Find the string "purple" in the records and copy each line where it occurs.

Object state comparisons
---*---
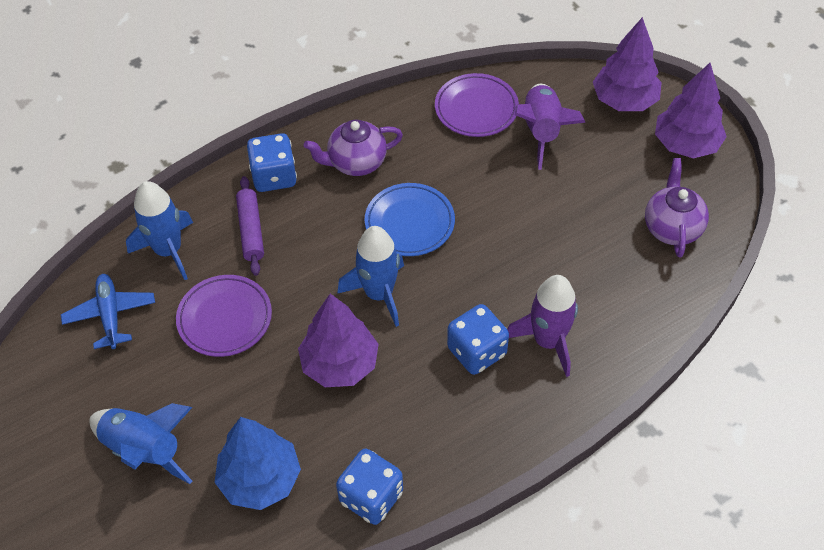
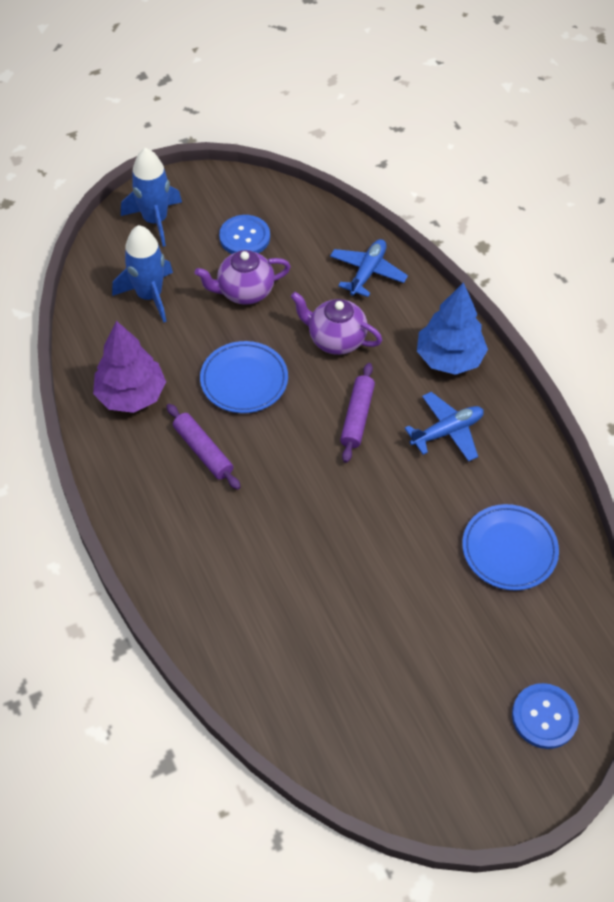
blue button: 0 -> 2
blue dice: 3 -> 0
blue plane: 1 -> 2
blue plate: 1 -> 2
blue rocket: 3 -> 2
purple plate: 2 -> 0
purple rocket: 2 -> 0
purple rolling pin: 1 -> 2
purple tree: 3 -> 1

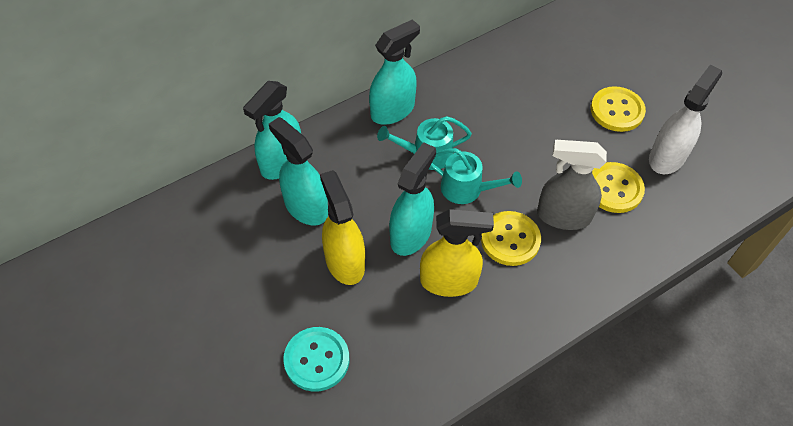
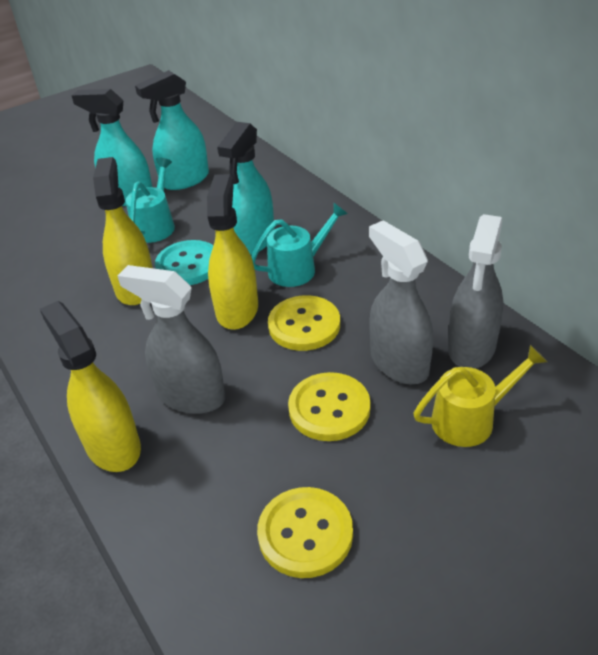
grey spray bottle: 1 -> 3
turquoise spray bottle: 4 -> 3
white spray bottle: 1 -> 0
yellow spray bottle: 2 -> 3
yellow watering can: 0 -> 1

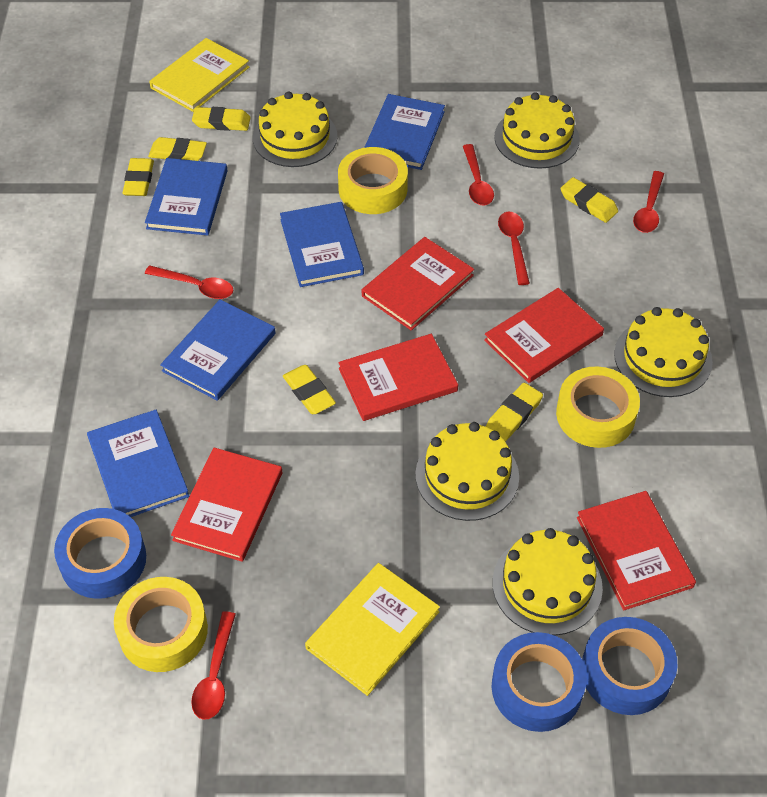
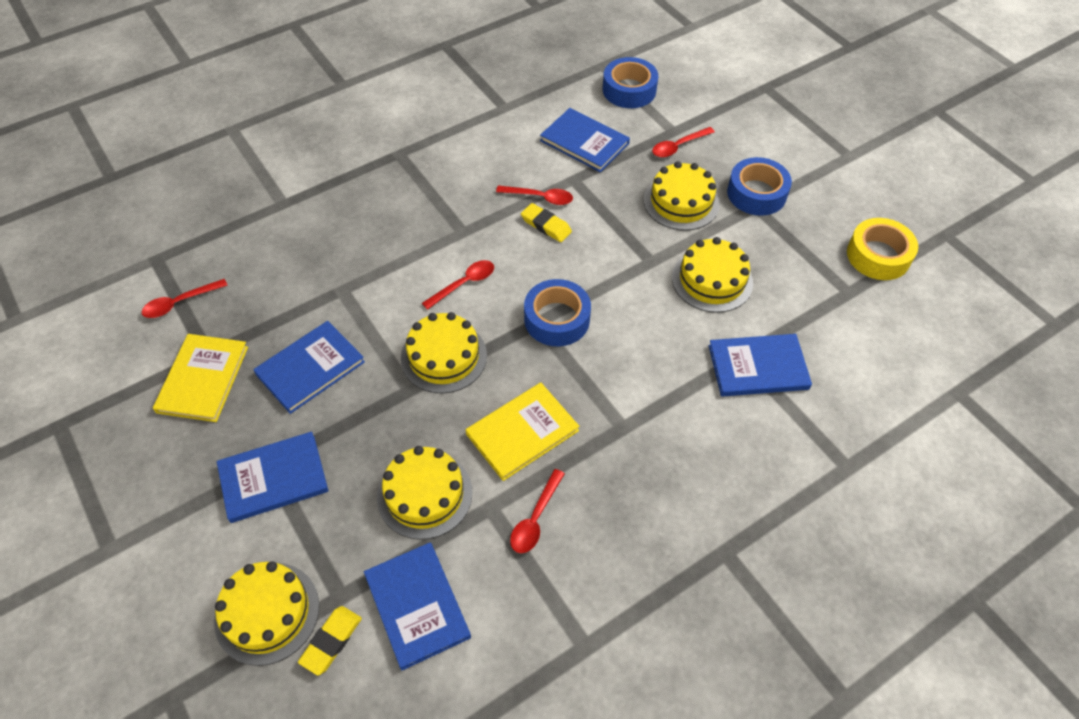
red book: 5 -> 0
yellow eraser: 6 -> 2
yellow tape: 3 -> 1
---*---
EXPECTED OUTPUT
purple plate: 2 -> 0
purple rocket: 2 -> 0
purple rolling pin: 1 -> 2
purple tree: 3 -> 1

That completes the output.